# Task item
The answer must consist of every line below that holds the word "none".

# Data for the task
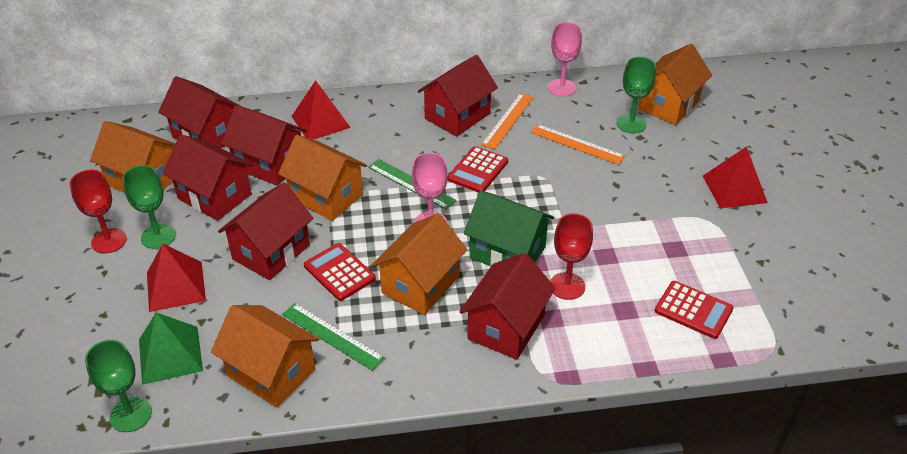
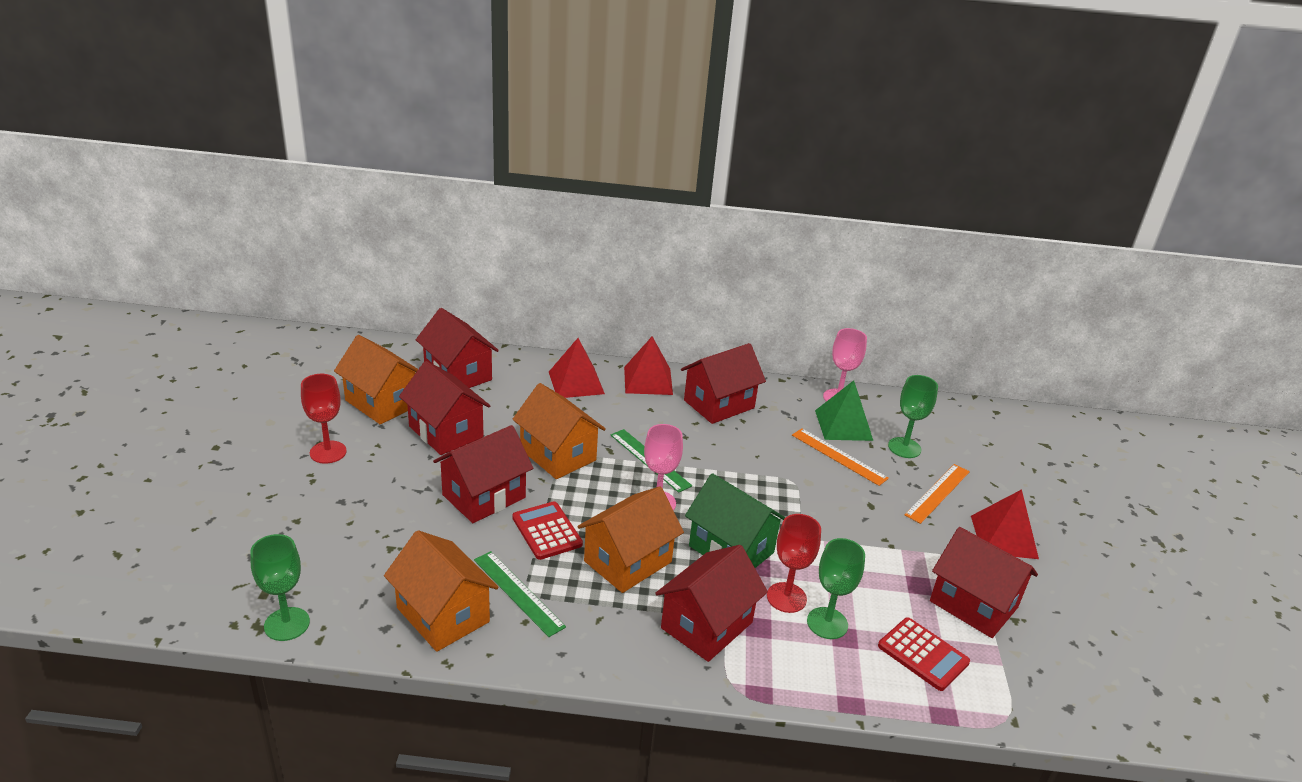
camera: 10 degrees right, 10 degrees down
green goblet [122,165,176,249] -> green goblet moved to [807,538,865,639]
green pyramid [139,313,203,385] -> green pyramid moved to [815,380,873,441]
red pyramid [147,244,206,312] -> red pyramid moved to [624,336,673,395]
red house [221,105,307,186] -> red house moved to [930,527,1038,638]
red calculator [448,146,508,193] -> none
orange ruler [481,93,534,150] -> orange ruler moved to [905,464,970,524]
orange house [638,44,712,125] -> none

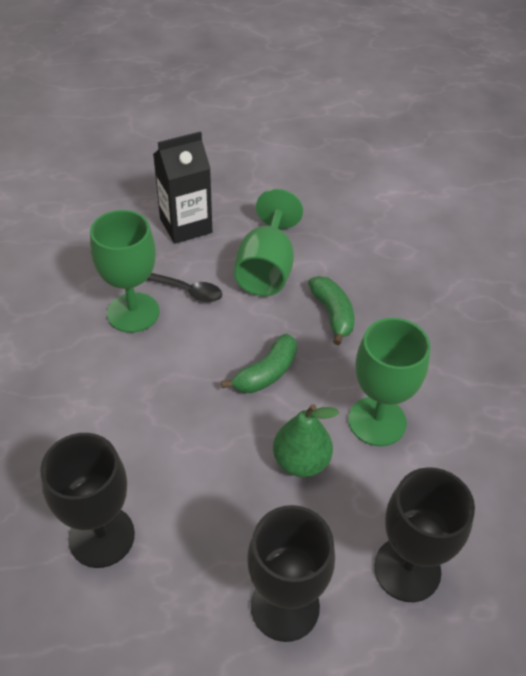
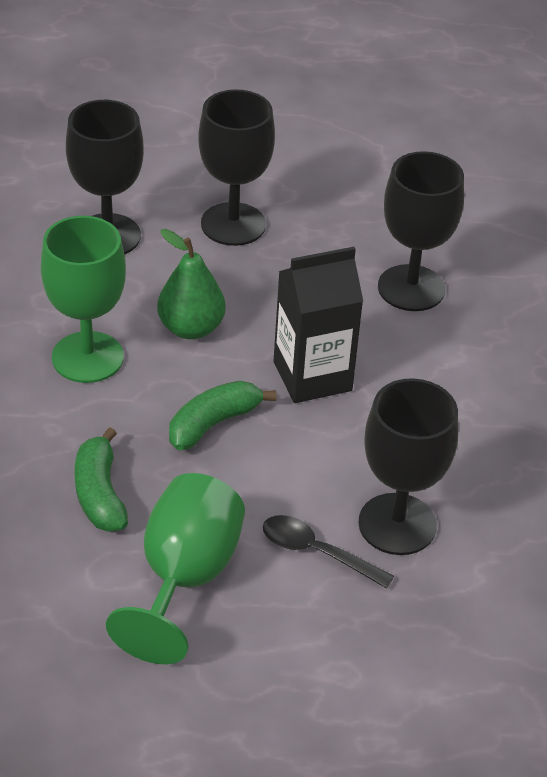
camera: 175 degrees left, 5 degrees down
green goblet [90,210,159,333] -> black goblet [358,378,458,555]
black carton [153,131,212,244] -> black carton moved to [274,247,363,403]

# Solution for this task
red calculator [448,146,508,193] -> none
orange house [638,44,712,125] -> none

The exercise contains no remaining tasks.